- _Synthetic shape transformation data_
────────
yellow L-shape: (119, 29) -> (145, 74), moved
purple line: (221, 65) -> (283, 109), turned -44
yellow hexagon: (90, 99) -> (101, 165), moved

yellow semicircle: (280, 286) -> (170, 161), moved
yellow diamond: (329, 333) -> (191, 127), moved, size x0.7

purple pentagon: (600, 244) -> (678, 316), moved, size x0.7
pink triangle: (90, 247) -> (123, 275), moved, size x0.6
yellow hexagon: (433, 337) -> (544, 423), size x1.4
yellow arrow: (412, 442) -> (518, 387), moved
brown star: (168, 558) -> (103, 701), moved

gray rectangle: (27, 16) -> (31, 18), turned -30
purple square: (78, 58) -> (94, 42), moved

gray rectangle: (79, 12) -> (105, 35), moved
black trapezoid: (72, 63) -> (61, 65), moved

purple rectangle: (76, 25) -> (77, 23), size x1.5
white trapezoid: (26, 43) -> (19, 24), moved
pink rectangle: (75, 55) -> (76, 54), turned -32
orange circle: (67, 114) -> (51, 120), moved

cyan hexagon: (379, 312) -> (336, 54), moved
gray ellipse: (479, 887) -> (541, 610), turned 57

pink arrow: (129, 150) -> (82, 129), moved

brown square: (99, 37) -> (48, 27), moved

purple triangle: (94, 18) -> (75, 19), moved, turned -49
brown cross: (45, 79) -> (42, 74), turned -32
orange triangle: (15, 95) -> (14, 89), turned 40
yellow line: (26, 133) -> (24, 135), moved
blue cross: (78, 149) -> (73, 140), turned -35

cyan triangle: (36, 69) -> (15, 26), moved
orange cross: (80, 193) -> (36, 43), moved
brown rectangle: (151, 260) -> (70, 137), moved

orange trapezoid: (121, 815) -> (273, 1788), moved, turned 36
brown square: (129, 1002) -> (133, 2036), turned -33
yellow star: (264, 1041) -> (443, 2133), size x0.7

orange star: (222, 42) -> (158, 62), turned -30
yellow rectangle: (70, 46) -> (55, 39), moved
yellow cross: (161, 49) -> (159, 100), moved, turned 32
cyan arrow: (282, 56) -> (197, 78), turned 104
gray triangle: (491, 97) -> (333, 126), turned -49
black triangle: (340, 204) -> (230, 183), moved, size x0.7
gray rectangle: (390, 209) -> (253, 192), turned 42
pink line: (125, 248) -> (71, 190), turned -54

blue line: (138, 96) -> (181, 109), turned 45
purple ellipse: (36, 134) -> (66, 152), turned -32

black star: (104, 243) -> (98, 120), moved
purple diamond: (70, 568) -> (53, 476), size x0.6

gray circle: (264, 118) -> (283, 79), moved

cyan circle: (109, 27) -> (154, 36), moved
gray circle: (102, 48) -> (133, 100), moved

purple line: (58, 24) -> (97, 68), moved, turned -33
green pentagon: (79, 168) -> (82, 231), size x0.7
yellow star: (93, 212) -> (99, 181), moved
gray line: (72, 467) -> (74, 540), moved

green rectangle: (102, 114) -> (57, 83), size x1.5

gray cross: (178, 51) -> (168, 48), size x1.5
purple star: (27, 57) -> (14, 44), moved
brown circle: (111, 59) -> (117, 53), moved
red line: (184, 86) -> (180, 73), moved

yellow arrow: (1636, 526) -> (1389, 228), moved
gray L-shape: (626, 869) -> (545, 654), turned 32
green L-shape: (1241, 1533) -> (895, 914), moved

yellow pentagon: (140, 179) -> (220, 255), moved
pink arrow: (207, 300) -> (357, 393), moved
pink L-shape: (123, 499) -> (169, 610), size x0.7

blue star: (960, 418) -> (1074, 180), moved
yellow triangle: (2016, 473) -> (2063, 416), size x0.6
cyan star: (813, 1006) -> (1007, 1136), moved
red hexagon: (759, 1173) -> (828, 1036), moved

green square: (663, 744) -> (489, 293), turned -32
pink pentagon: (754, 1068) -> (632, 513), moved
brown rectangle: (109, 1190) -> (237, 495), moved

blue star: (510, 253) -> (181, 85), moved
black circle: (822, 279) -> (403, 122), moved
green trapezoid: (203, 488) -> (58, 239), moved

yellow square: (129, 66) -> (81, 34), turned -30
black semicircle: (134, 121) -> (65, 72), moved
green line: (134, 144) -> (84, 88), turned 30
────────
- _EXERCISE PROMPT_
Above are the records; print exactly the lines from the line with "brown square: (99, 37) -> (48, 27), moved" to the line with "gray rectangle: (390, 209)", including both, and nothing else.

- _RESULT_
brown square: (99, 37) -> (48, 27), moved

purple triangle: (94, 18) -> (75, 19), moved, turned -49
brown cross: (45, 79) -> (42, 74), turned -32
orange triangle: (15, 95) -> (14, 89), turned 40
yellow line: (26, 133) -> (24, 135), moved
blue cross: (78, 149) -> (73, 140), turned -35

cyan triangle: (36, 69) -> (15, 26), moved
orange cross: (80, 193) -> (36, 43), moved
brown rectangle: (151, 260) -> (70, 137), moved

orange trapezoid: (121, 815) -> (273, 1788), moved, turned 36
brown square: (129, 1002) -> (133, 2036), turned -33
yellow star: (264, 1041) -> (443, 2133), size x0.7

orange star: (222, 42) -> (158, 62), turned -30
yellow rectangle: (70, 46) -> (55, 39), moved
yellow cross: (161, 49) -> (159, 100), moved, turned 32
cyan arrow: (282, 56) -> (197, 78), turned 104
gray triangle: (491, 97) -> (333, 126), turned -49
black triangle: (340, 204) -> (230, 183), moved, size x0.7
gray rectangle: (390, 209) -> (253, 192), turned 42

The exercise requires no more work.